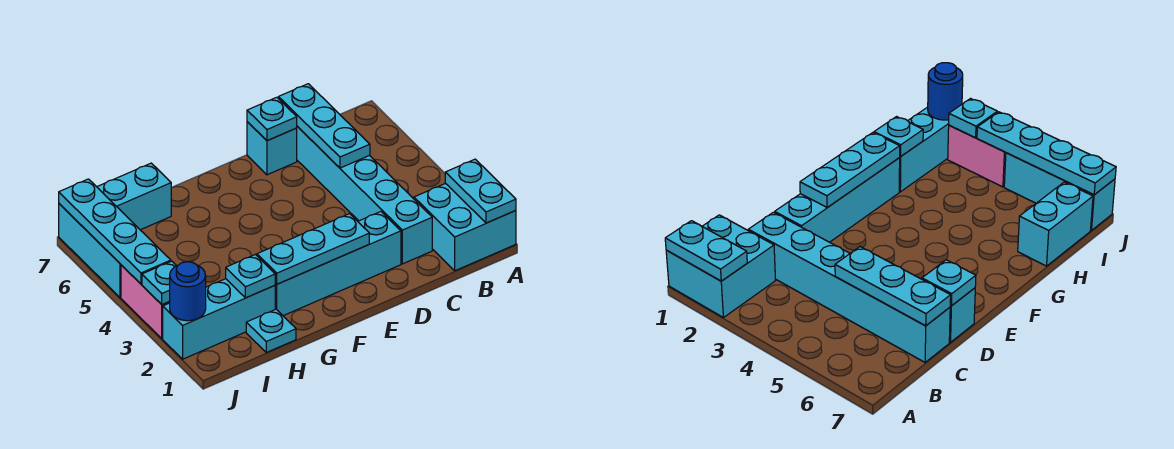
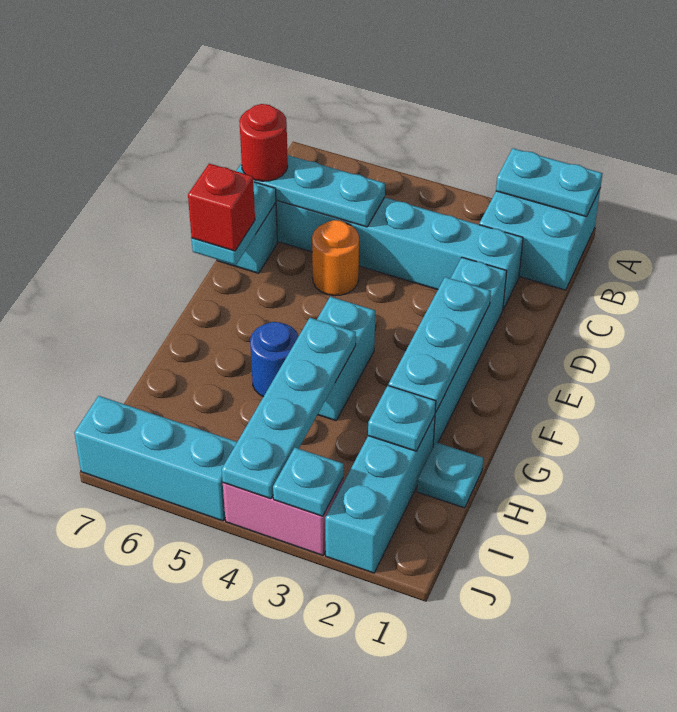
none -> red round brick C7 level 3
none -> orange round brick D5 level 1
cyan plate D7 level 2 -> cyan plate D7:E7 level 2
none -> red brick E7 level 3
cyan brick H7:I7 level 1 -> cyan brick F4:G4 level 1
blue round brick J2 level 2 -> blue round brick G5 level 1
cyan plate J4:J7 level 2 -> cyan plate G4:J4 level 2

^^^^

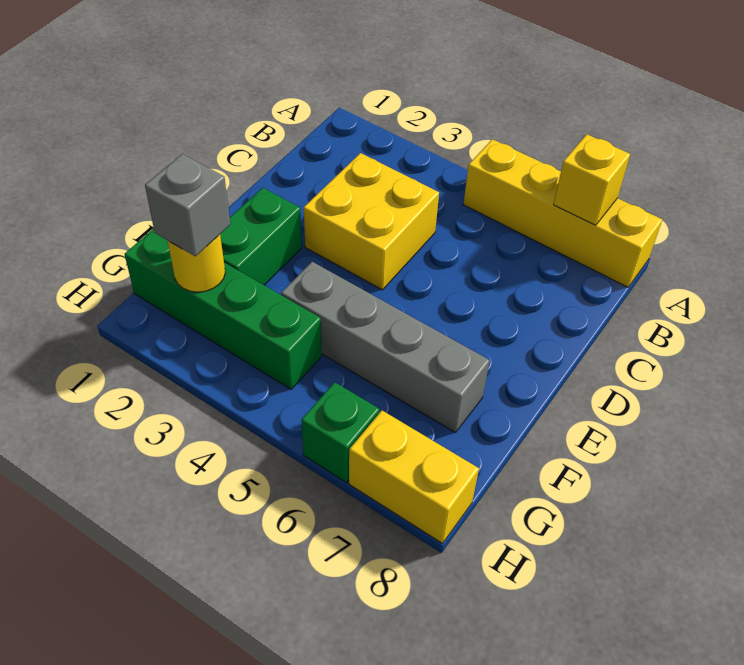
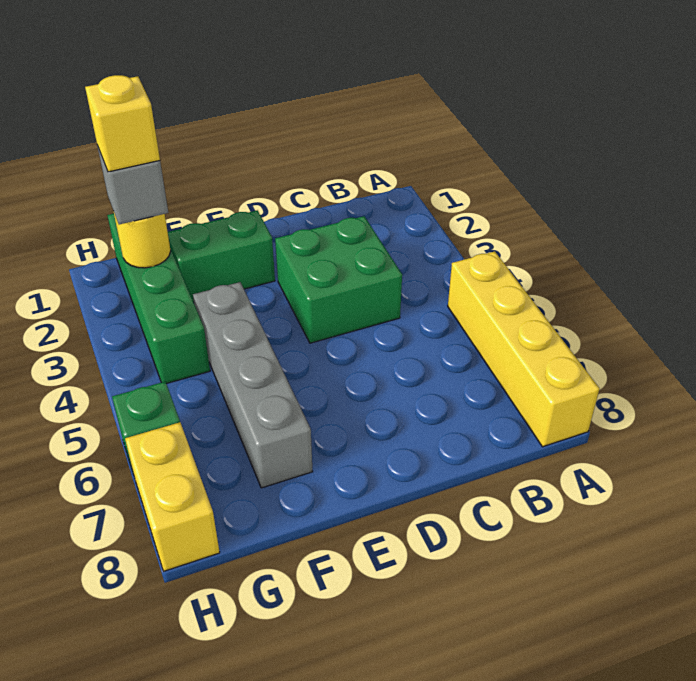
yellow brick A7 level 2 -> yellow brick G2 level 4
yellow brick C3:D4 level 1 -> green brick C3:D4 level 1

^^^^

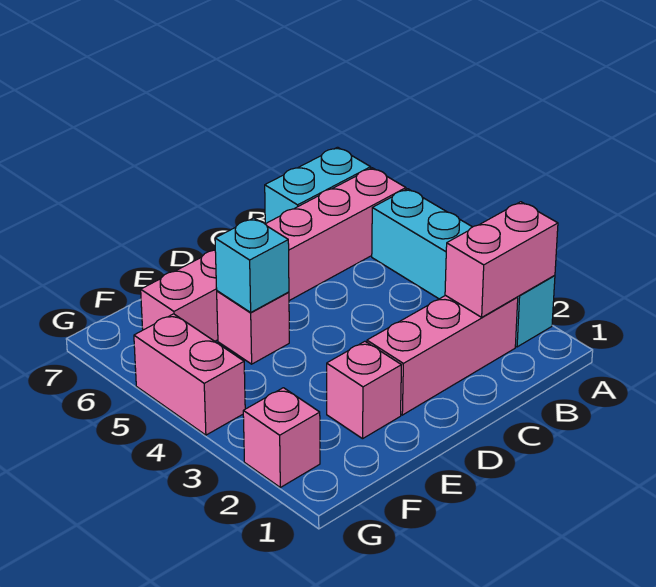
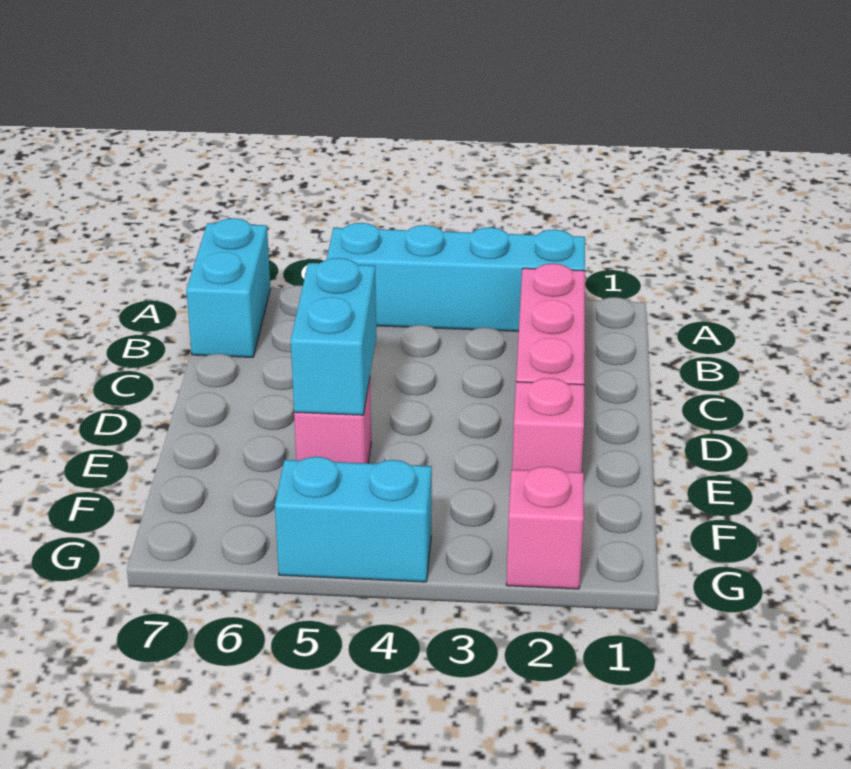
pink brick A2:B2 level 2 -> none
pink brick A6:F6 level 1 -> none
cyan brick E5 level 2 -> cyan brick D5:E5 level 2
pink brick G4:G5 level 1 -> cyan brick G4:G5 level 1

^^^^

What are the lines, exactly as written above, from the line with "cyan brick E5" to the line with "pink brick G4:G5", both included? Output only those.

cyan brick E5 level 2 -> cyan brick D5:E5 level 2
pink brick G4:G5 level 1 -> cyan brick G4:G5 level 1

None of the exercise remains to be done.